Saved entries

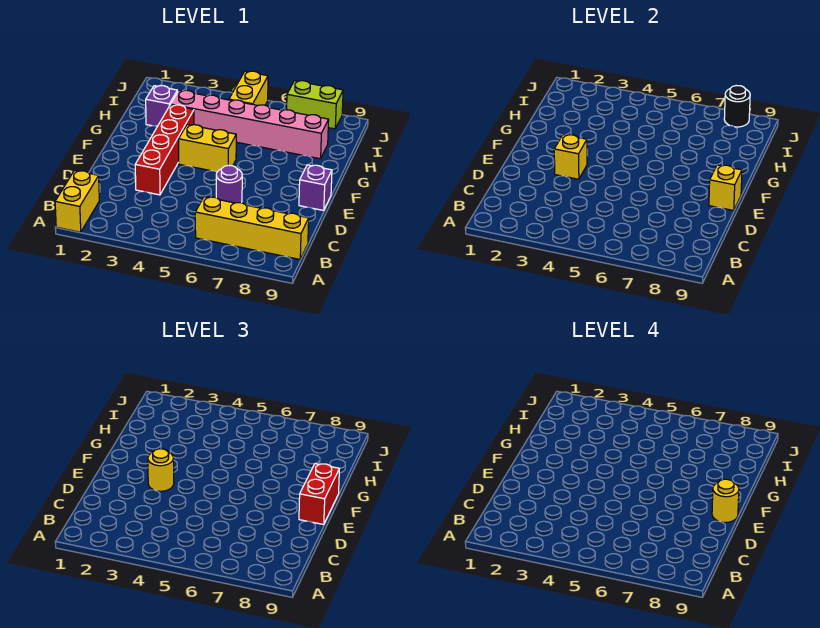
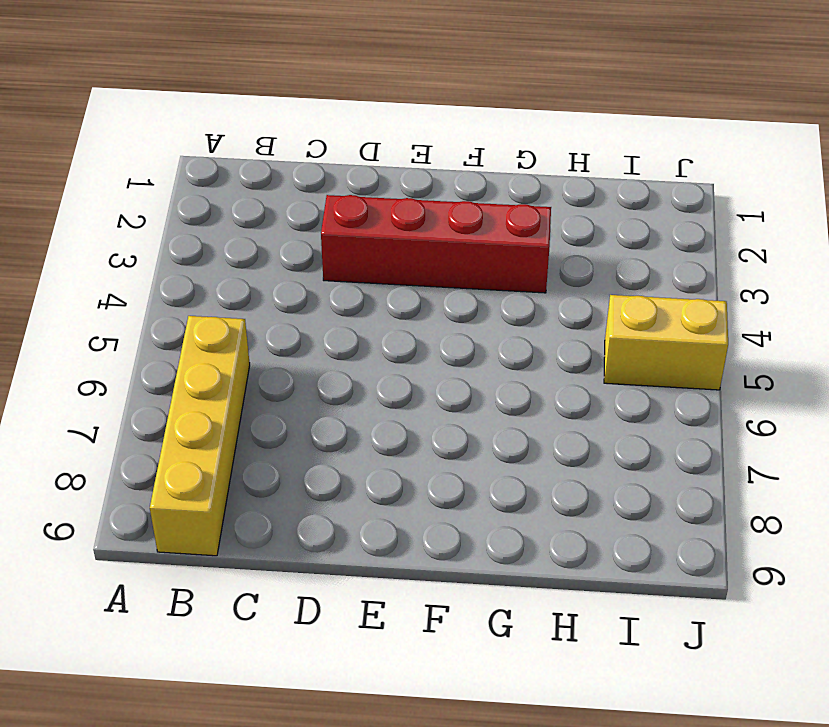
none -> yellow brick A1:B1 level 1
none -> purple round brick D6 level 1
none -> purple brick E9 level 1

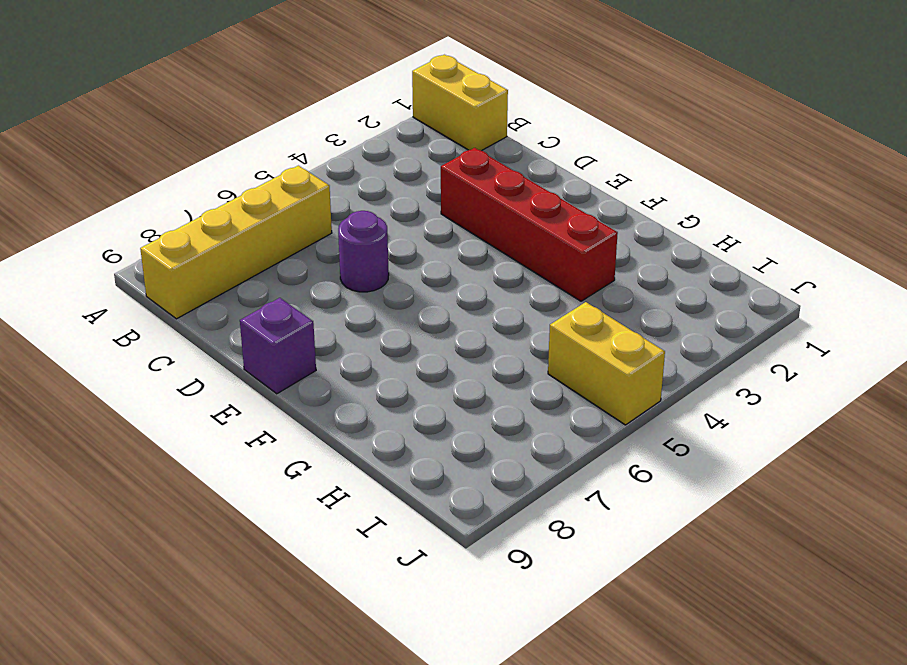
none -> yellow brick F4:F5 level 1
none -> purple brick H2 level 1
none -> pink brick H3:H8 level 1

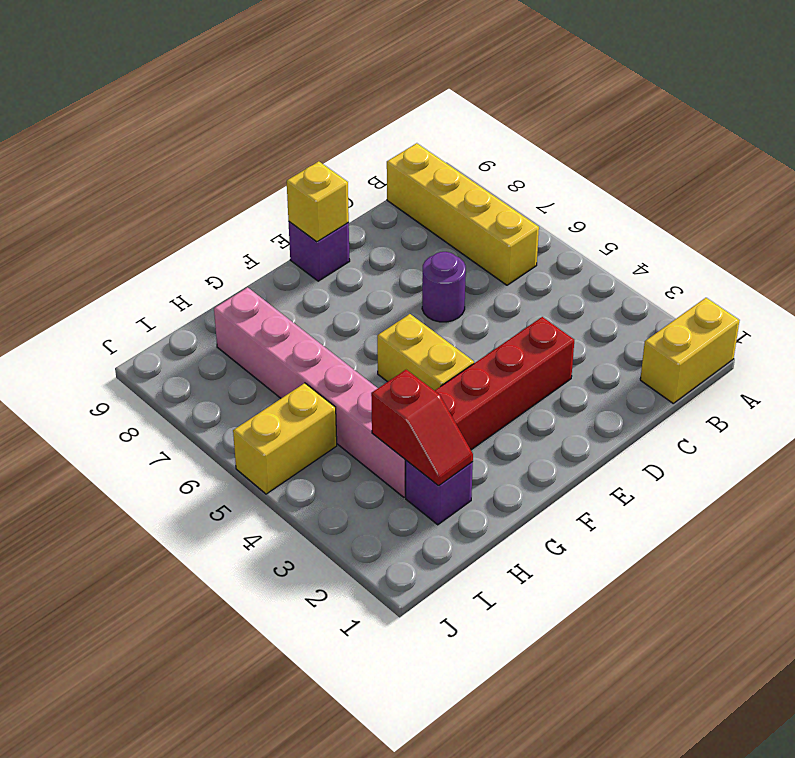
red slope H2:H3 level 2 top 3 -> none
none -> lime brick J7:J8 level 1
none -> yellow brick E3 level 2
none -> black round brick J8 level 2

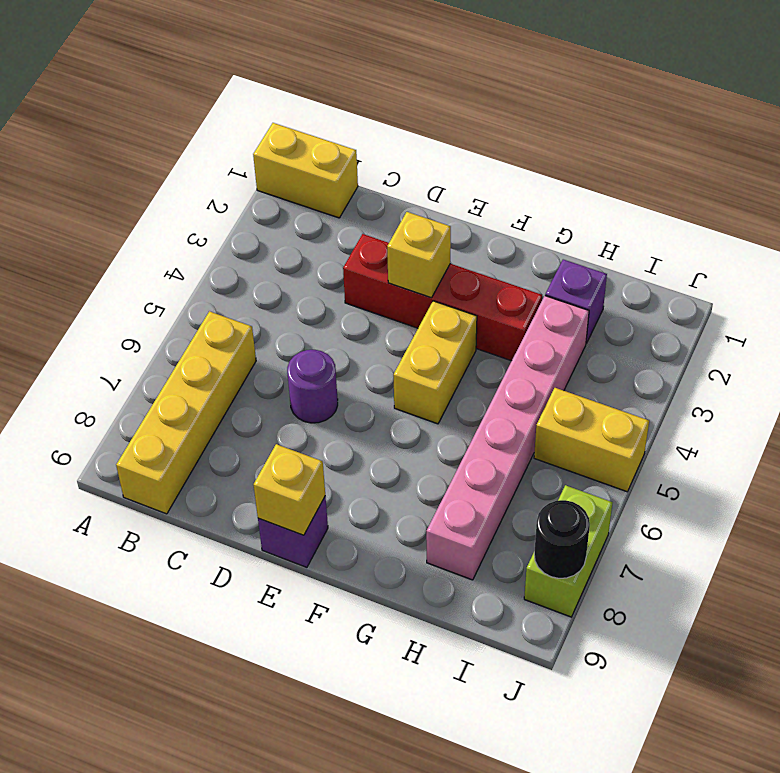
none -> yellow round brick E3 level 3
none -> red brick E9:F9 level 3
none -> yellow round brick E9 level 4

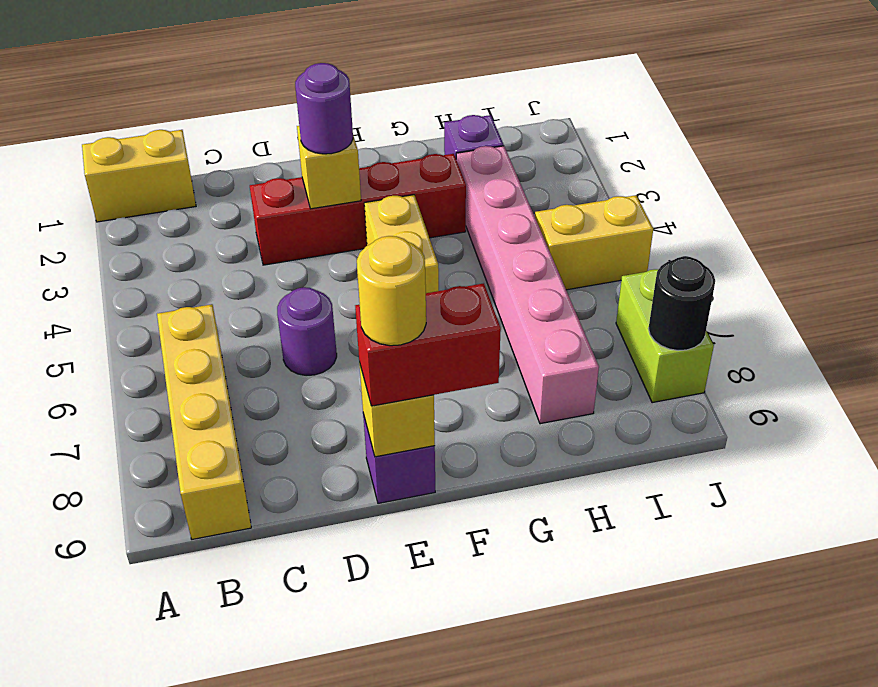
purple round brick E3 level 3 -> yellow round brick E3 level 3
* * *
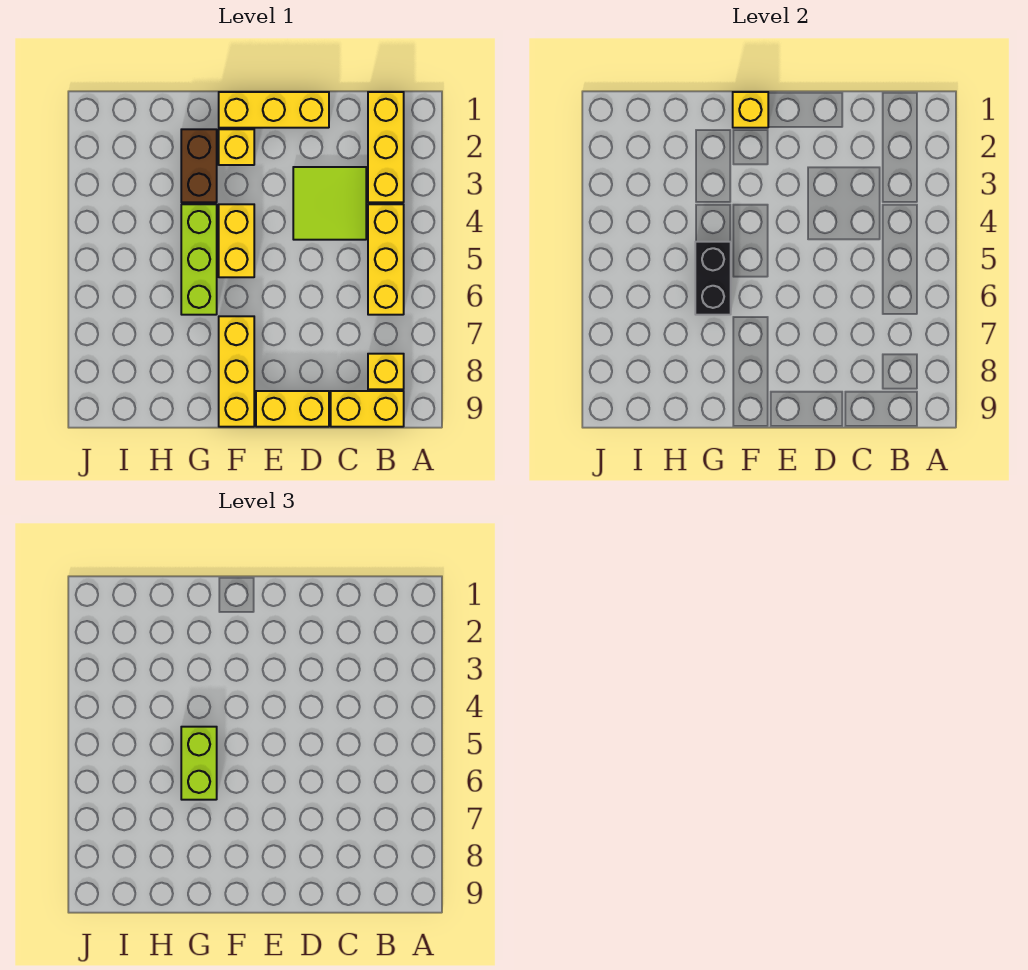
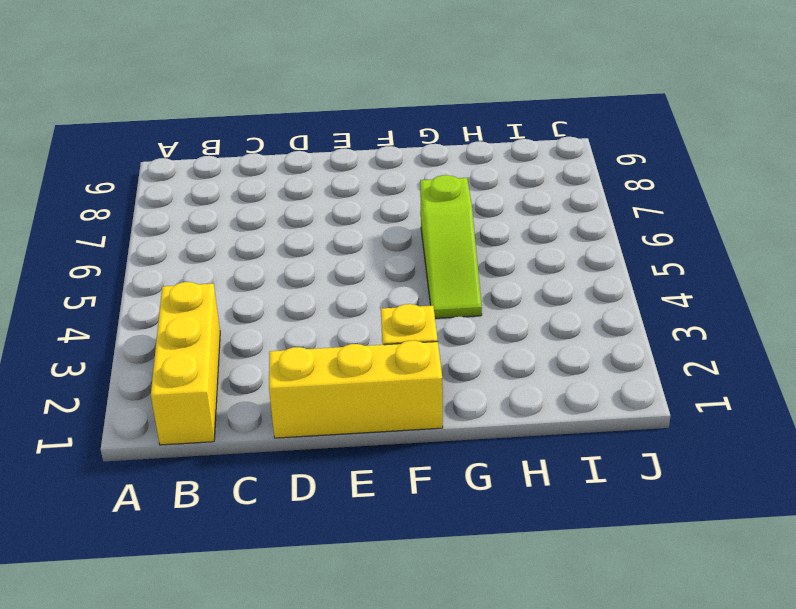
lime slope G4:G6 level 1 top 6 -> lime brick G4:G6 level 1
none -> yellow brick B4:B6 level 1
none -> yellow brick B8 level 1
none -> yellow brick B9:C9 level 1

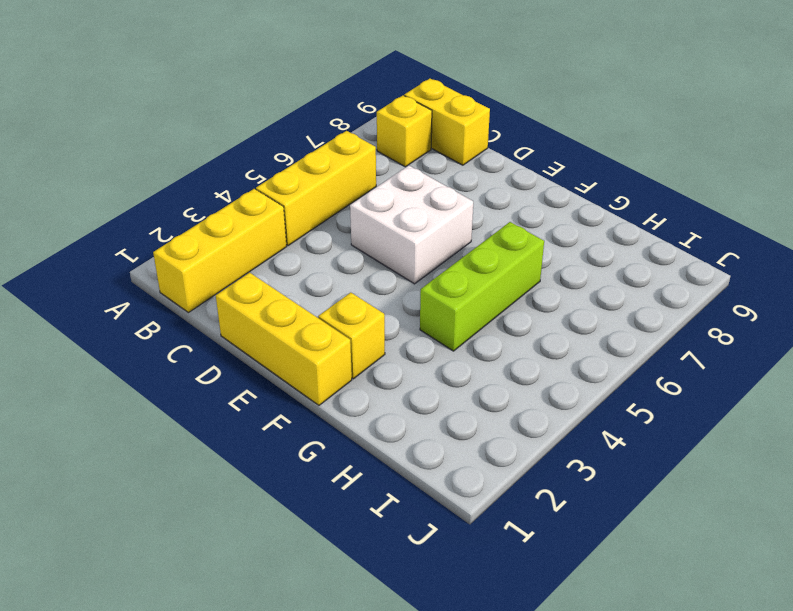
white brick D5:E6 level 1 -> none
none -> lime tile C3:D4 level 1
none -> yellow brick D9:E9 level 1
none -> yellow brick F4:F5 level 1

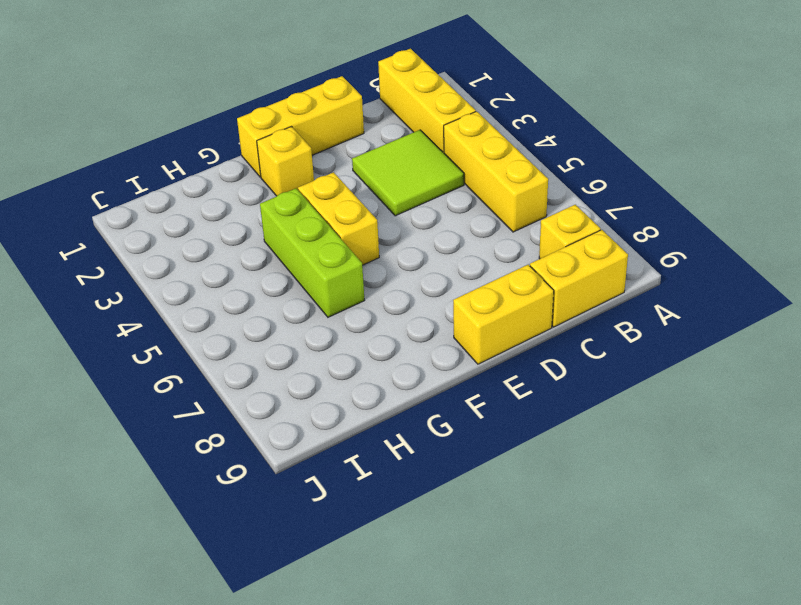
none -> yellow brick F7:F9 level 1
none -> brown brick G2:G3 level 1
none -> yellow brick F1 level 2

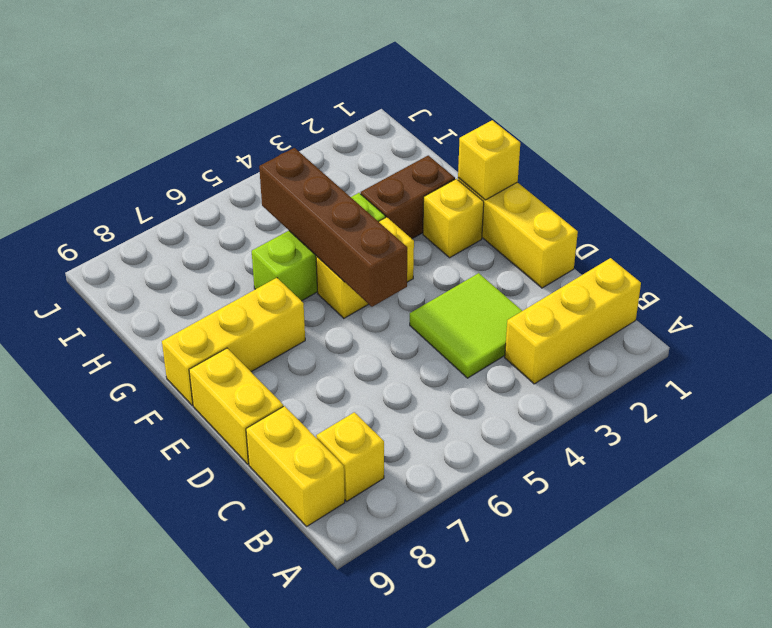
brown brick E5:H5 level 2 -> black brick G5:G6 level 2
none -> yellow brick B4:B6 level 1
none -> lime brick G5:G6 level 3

• [TASK ITEM] All lines above starting at the one with "none -> yellow brick A1:B1 level 1" and ending at the one with "purple round brick E3", inclusive, are to be printed again exactly, with the pictures left out.

• [WRITTEN RESPONSE]
none -> yellow brick A1:B1 level 1
none -> purple round brick D6 level 1
none -> purple brick E9 level 1

none -> yellow brick F4:F5 level 1
none -> purple brick H2 level 1
none -> pink brick H3:H8 level 1

red slope H2:H3 level 2 top 3 -> none
none -> lime brick J7:J8 level 1
none -> yellow brick E3 level 2
none -> black round brick J8 level 2

none -> yellow round brick E3 level 3
none -> red brick E9:F9 level 3
none -> yellow round brick E9 level 4

purple round brick E3 level 3 -> yellow round brick E3 level 3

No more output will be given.